◆ Goal of the exercise
Exactly the lines from the line with "black pyramid: 0 -> 1" through the final line of the records below, both ends included, are to be set down. Do not include pictures.

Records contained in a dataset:

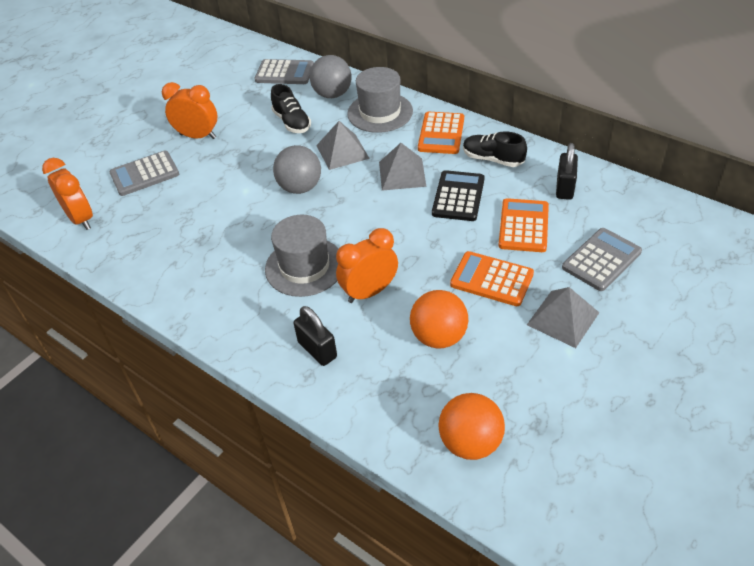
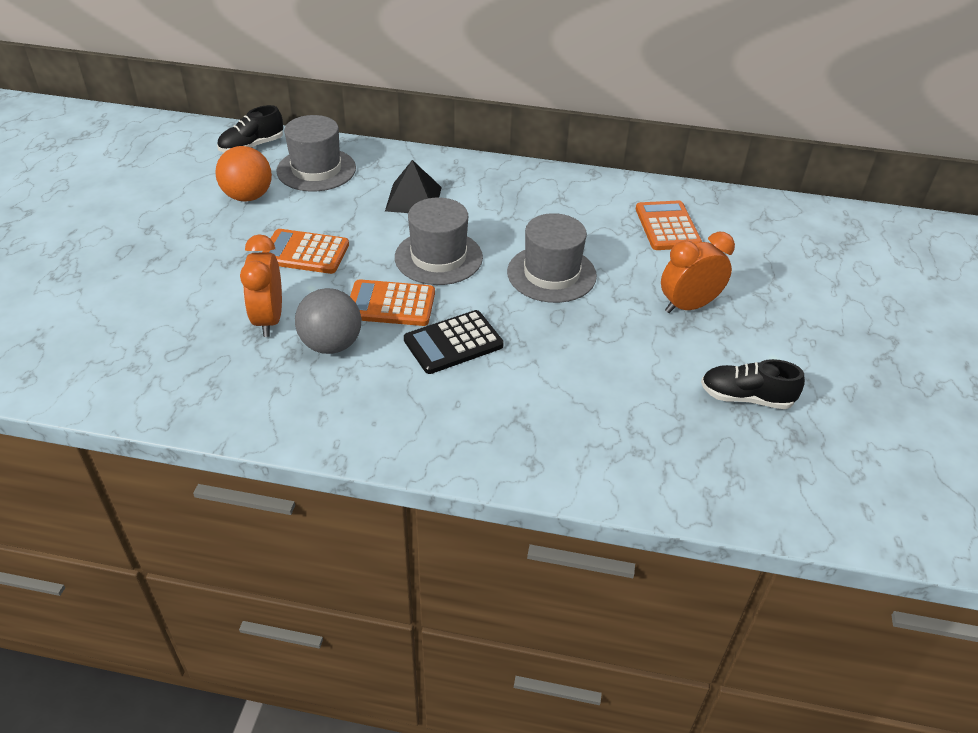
black padlock: 2 -> 0
black pyramid: 0 -> 1
grey ball: 2 -> 1
grey calculator: 3 -> 0
grey hat: 2 -> 3
grey pyramid: 3 -> 0
orange ball: 2 -> 1
orange clock: 3 -> 2

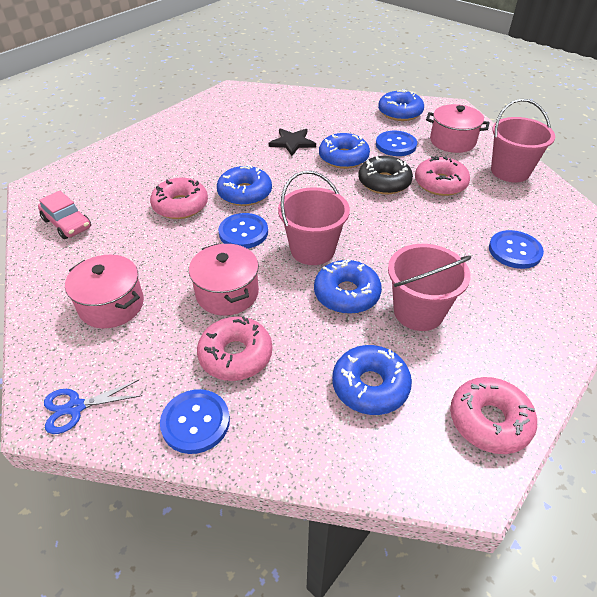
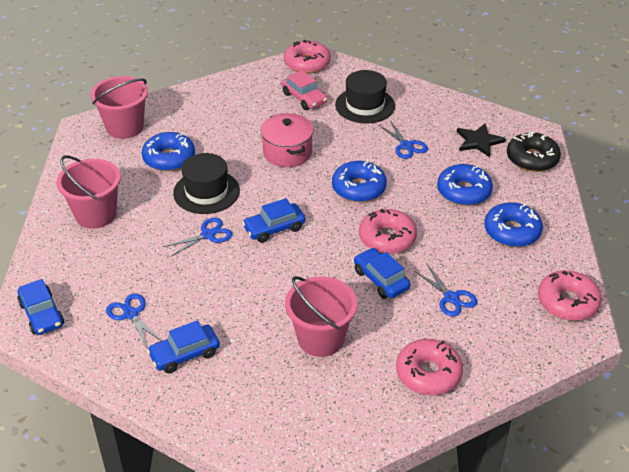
black hat: 0 -> 2
blue button: 4 -> 0
blue car: 0 -> 4
blue donut: 5 -> 4
blue scissors: 1 -> 4
pink pot: 3 -> 1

◆ Solution to this task
black pyramid: 0 -> 1
grey ball: 2 -> 1
grey calculator: 3 -> 0
grey hat: 2 -> 3
grey pyramid: 3 -> 0
orange ball: 2 -> 1
orange clock: 3 -> 2

black hat: 0 -> 2
blue button: 4 -> 0
blue car: 0 -> 4
blue donut: 5 -> 4
blue scissors: 1 -> 4
pink pot: 3 -> 1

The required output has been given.